Data in this exercise:
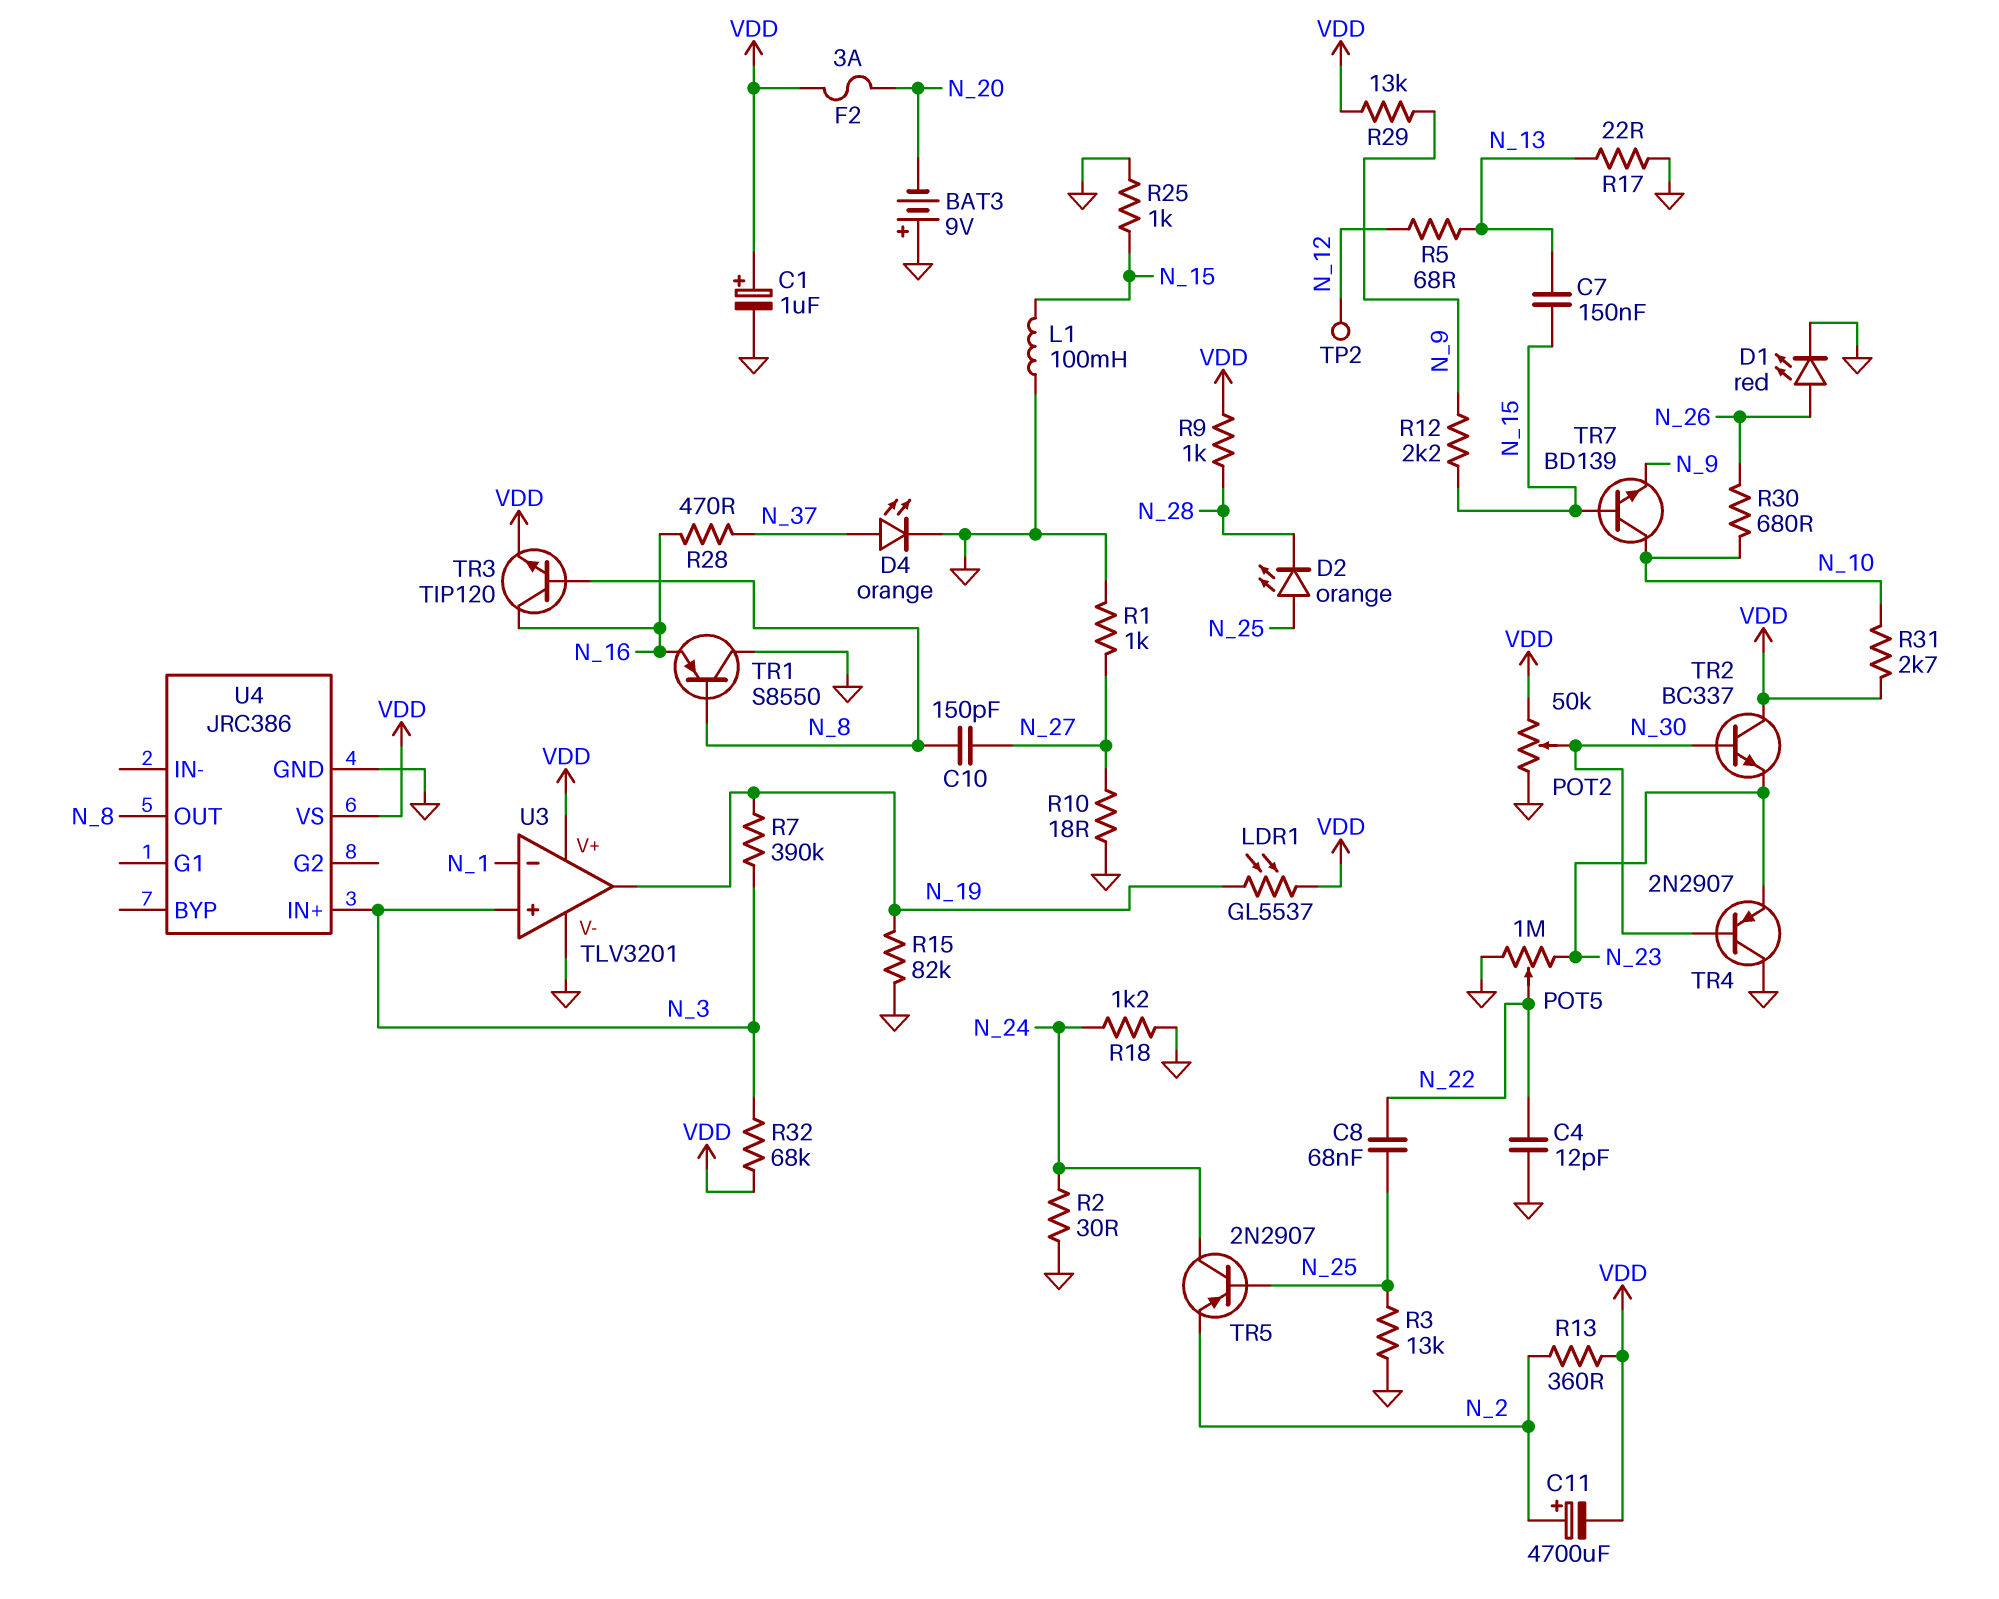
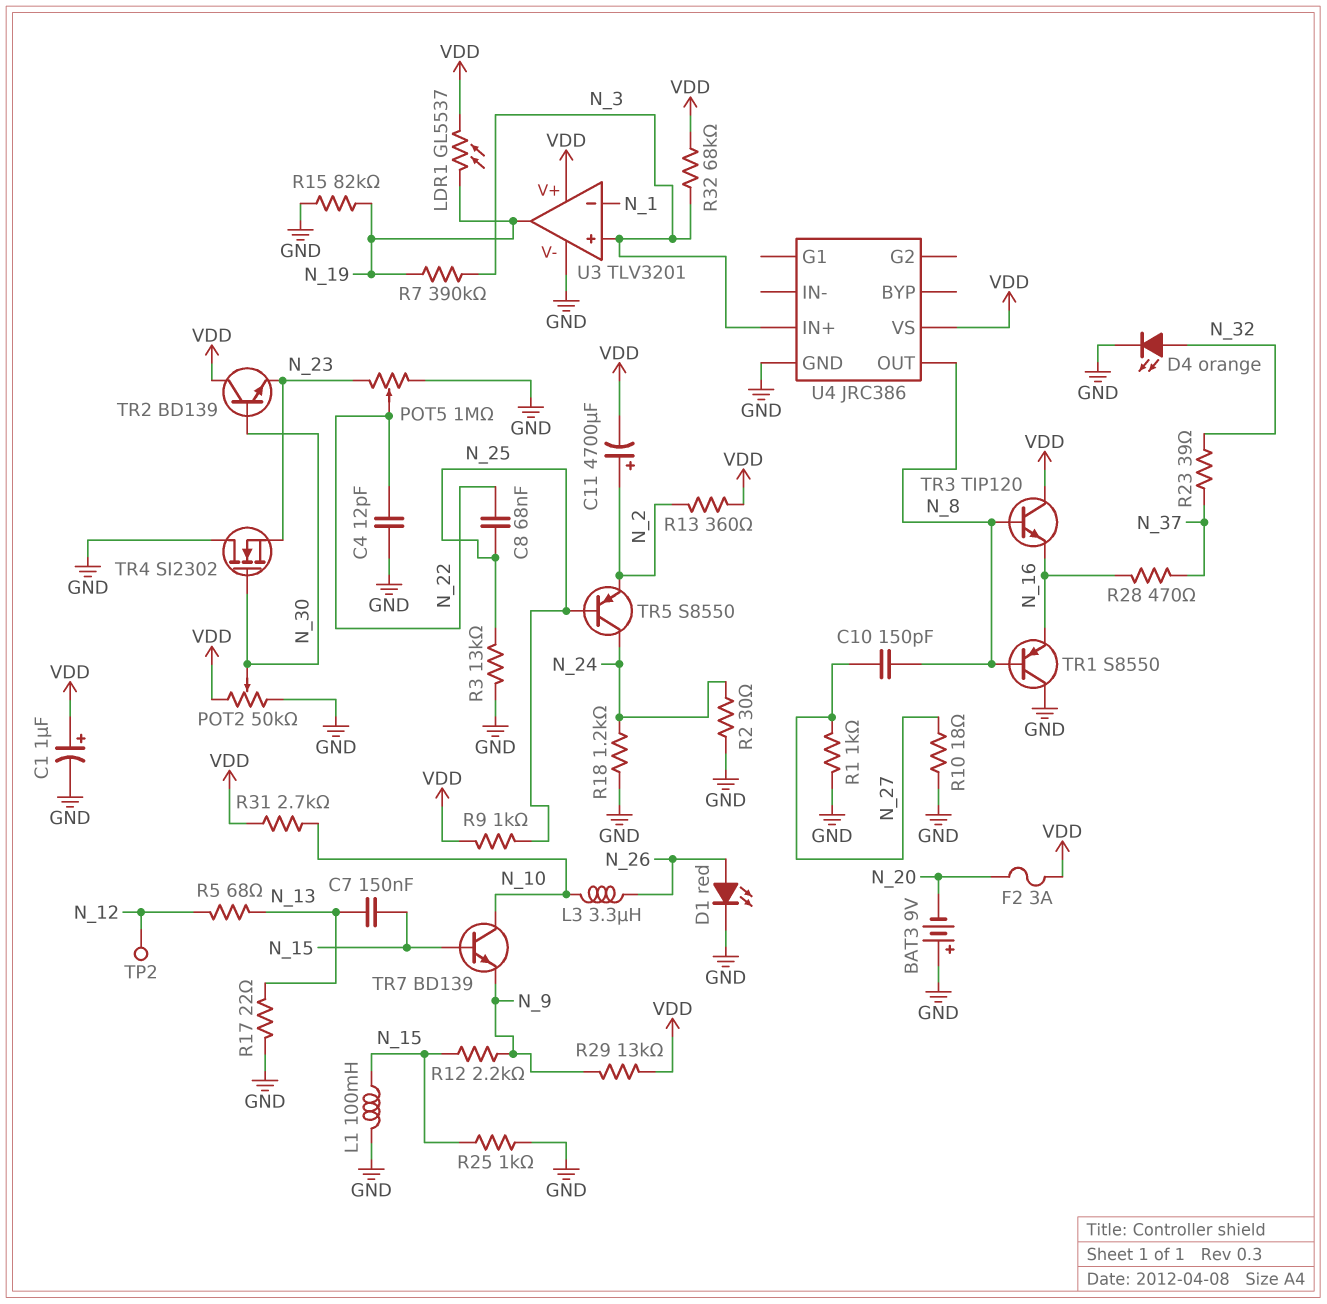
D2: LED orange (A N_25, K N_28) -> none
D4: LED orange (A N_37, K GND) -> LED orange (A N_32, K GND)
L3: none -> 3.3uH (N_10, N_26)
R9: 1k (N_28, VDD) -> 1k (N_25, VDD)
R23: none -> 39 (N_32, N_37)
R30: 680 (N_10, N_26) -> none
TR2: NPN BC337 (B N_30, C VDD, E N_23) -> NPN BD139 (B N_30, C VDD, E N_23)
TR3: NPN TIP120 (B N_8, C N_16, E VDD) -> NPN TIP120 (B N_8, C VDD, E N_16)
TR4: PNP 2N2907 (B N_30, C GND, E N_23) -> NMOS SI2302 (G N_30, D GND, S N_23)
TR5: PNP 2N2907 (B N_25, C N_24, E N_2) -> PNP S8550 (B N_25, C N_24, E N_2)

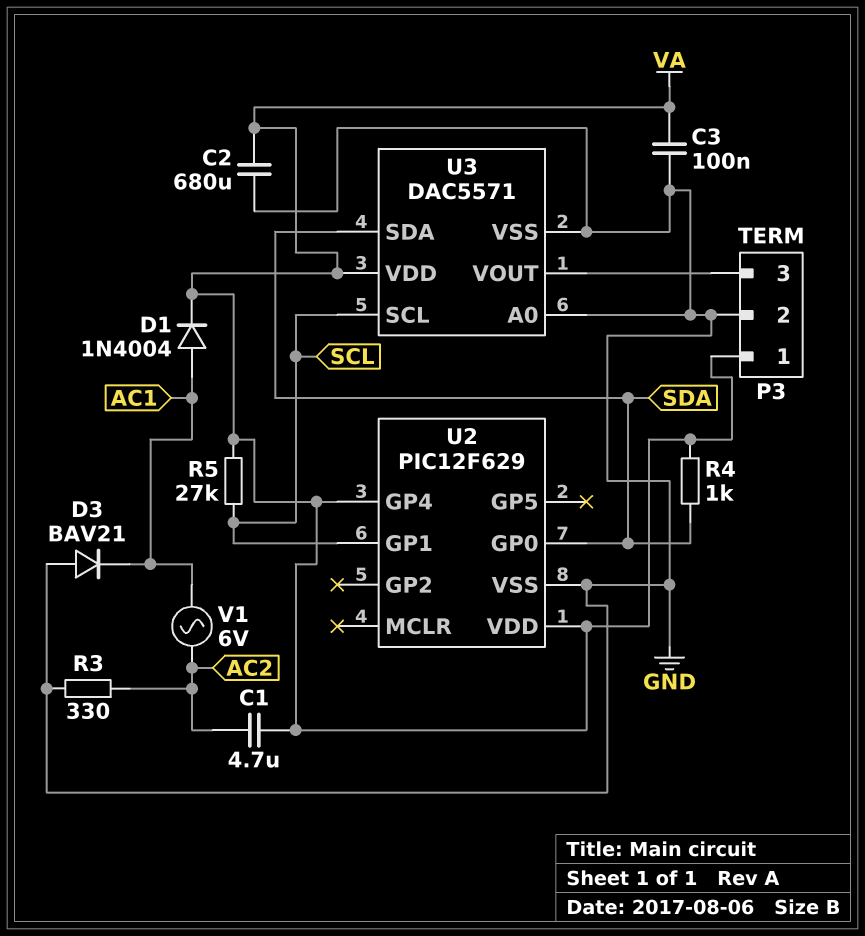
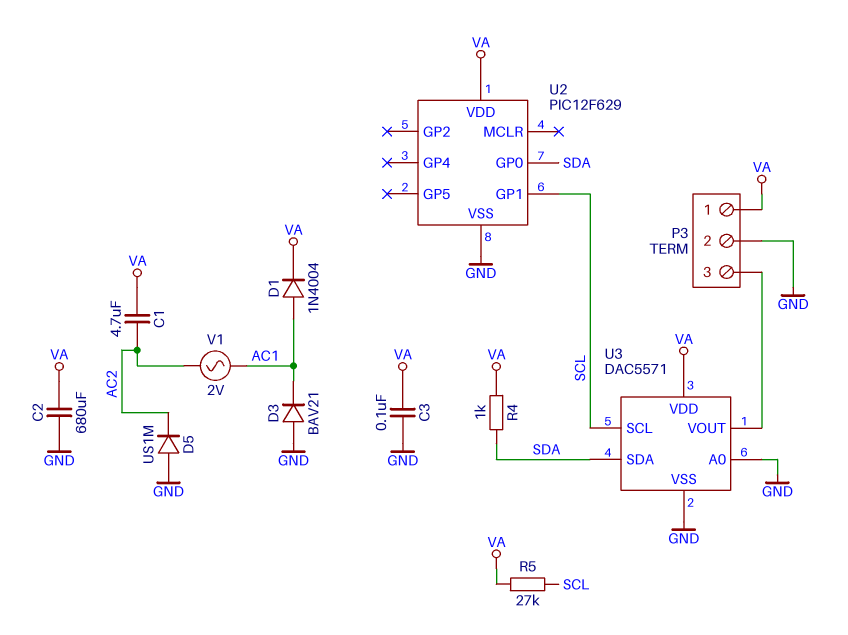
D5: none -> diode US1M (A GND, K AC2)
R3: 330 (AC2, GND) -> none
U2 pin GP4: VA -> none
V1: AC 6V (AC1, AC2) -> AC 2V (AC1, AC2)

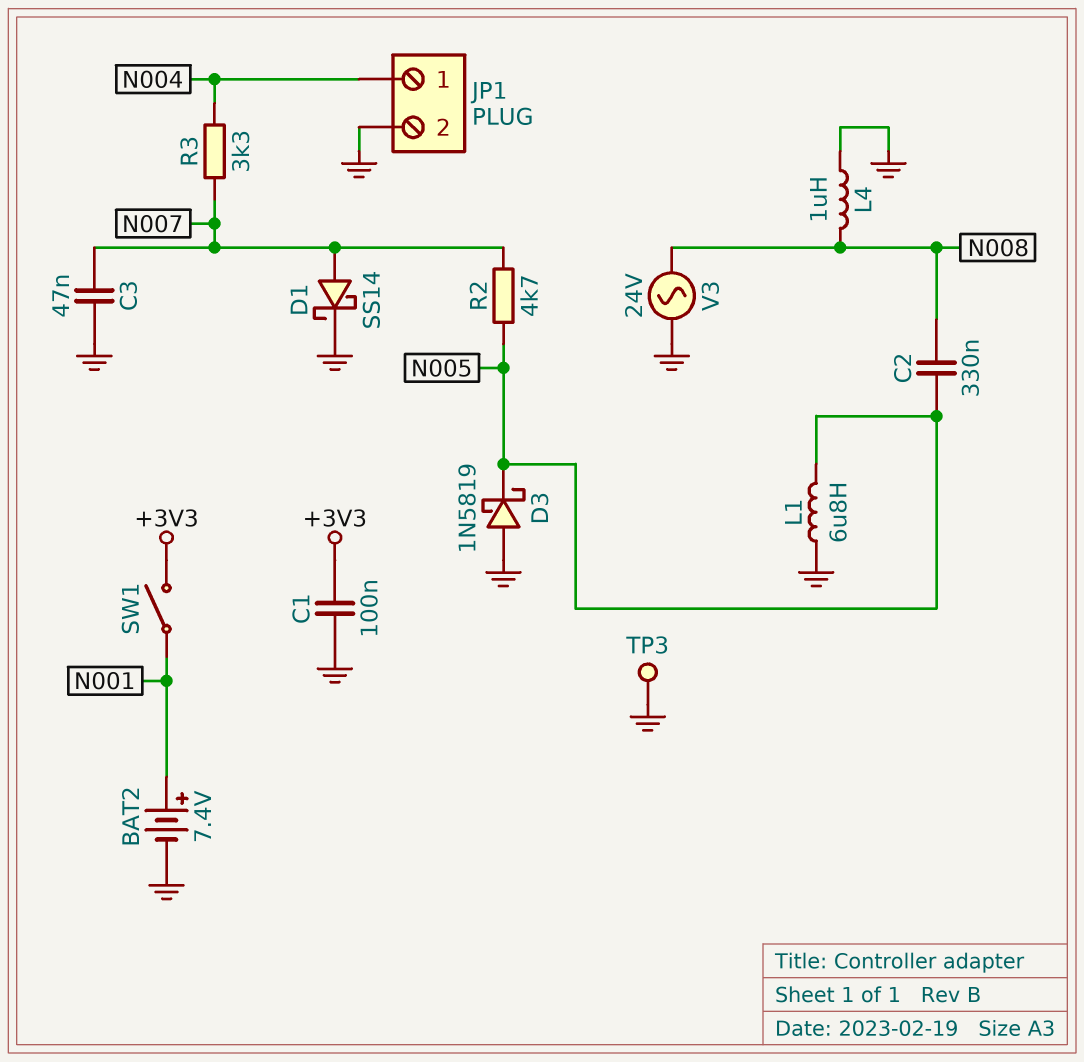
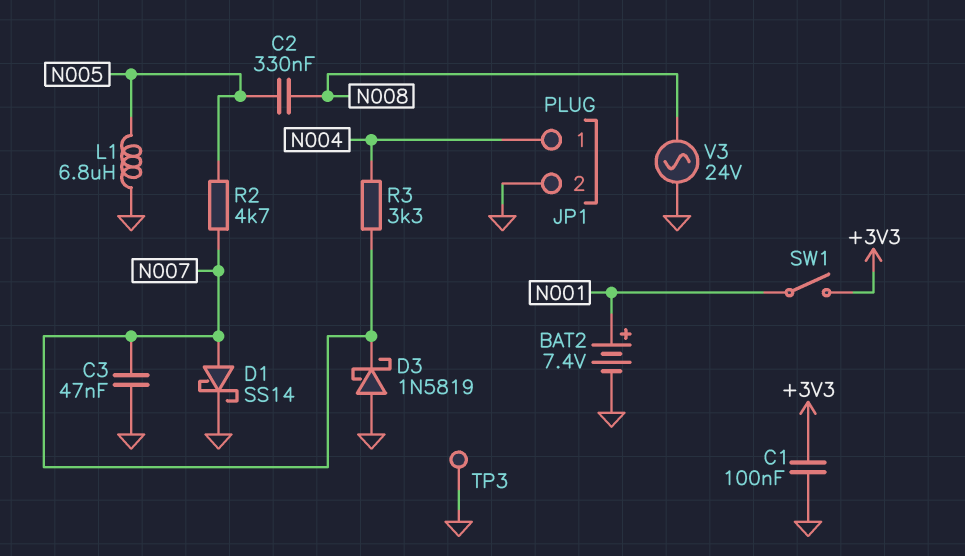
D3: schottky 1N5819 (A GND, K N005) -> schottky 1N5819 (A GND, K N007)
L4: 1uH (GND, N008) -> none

What is required: Reproduce, word for word, everything in the listing above except the pictures.

Response to the exercise:
D2: LED orange (A N_25, K N_28) -> none
D4: LED orange (A N_37, K GND) -> LED orange (A N_32, K GND)
L3: none -> 3.3uH (N_10, N_26)
R9: 1k (N_28, VDD) -> 1k (N_25, VDD)
R23: none -> 39 (N_32, N_37)
R30: 680 (N_10, N_26) -> none
TR2: NPN BC337 (B N_30, C VDD, E N_23) -> NPN BD139 (B N_30, C VDD, E N_23)
TR3: NPN TIP120 (B N_8, C N_16, E VDD) -> NPN TIP120 (B N_8, C VDD, E N_16)
TR4: PNP 2N2907 (B N_30, C GND, E N_23) -> NMOS SI2302 (G N_30, D GND, S N_23)
TR5: PNP 2N2907 (B N_25, C N_24, E N_2) -> PNP S8550 (B N_25, C N_24, E N_2)

D5: none -> diode US1M (A GND, K AC2)
R3: 330 (AC2, GND) -> none
U2 pin GP4: VA -> none
V1: AC 6V (AC1, AC2) -> AC 2V (AC1, AC2)

D3: schottky 1N5819 (A GND, K N005) -> schottky 1N5819 (A GND, K N007)
L4: 1uH (GND, N008) -> none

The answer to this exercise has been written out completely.